* [WORK TO BE COMPLETED]: All lines holding the word "shifted" in the listing below need to be copied.

* [LISTED RECORDS]:

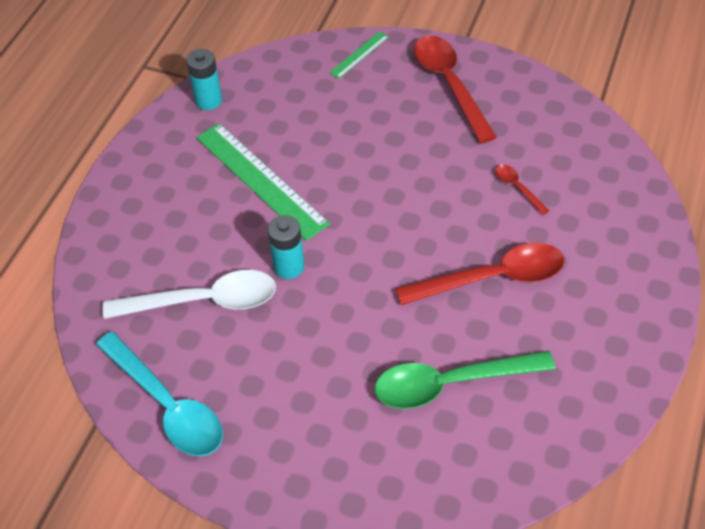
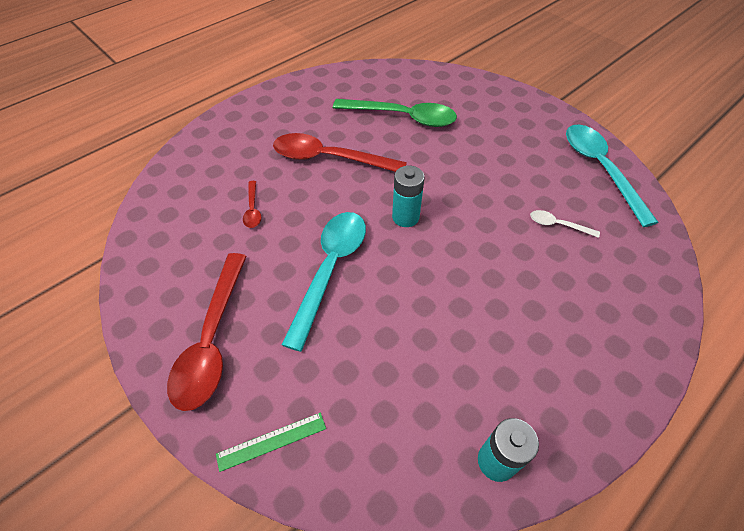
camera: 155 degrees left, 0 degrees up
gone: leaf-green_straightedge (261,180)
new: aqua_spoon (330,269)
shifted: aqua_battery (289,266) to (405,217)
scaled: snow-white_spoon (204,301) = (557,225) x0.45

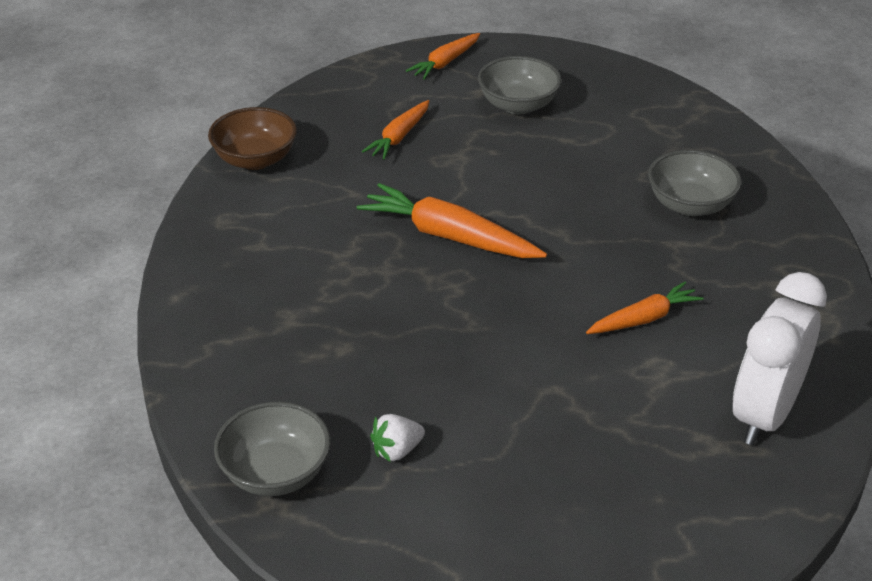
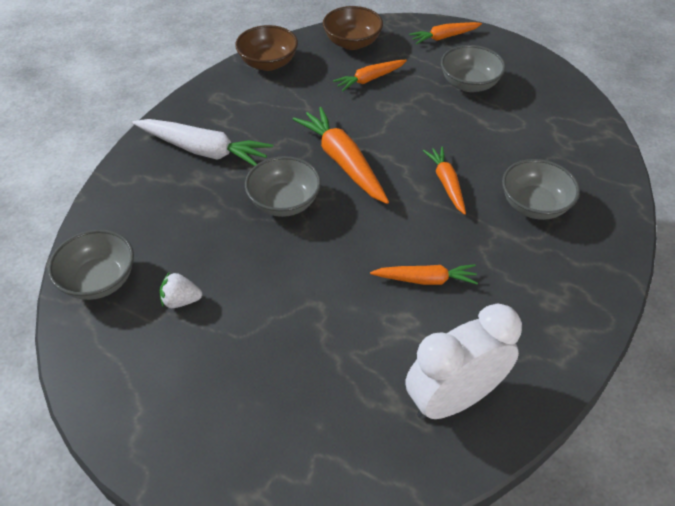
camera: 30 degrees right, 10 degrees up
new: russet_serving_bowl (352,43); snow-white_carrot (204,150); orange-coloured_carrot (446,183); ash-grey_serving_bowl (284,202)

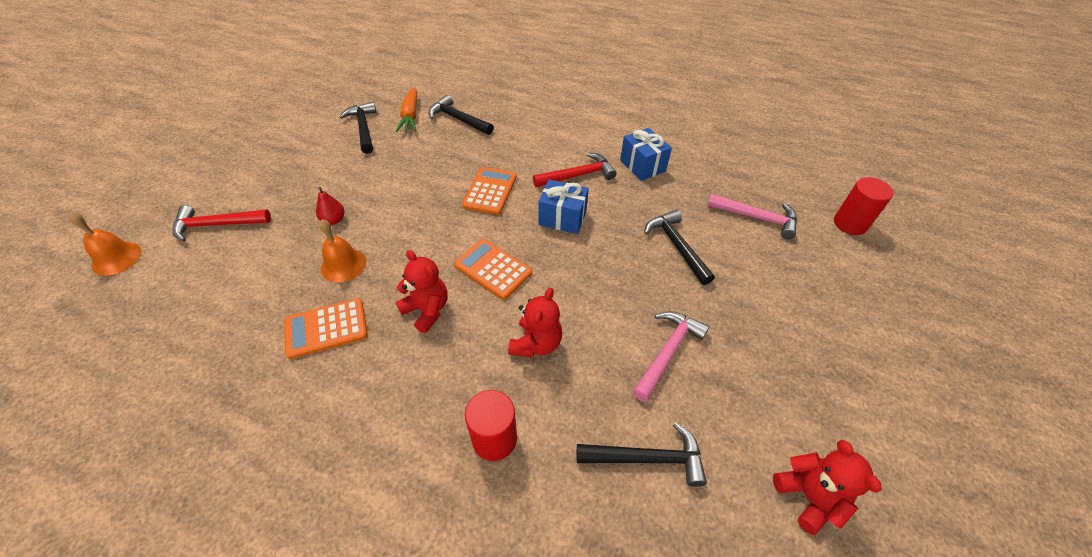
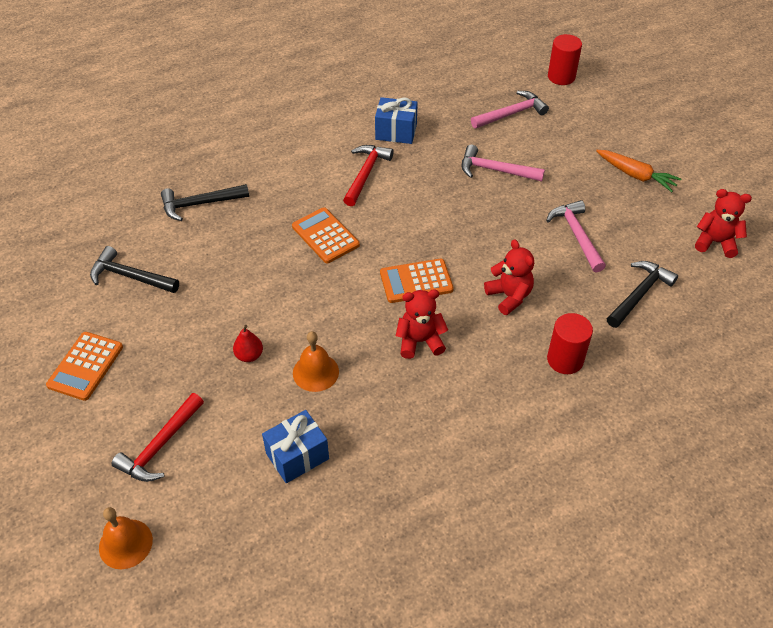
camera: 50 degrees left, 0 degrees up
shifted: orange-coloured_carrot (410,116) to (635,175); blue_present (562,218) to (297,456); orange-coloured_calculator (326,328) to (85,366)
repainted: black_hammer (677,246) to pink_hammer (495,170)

* [TASK SOLUTION]:
shifted: aqua_battery (289,266) to (405,217)
shifted: orange-coloured_carrot (410,116) to (635,175); blue_present (562,218) to (297,456); orange-coloured_calculator (326,328) to (85,366)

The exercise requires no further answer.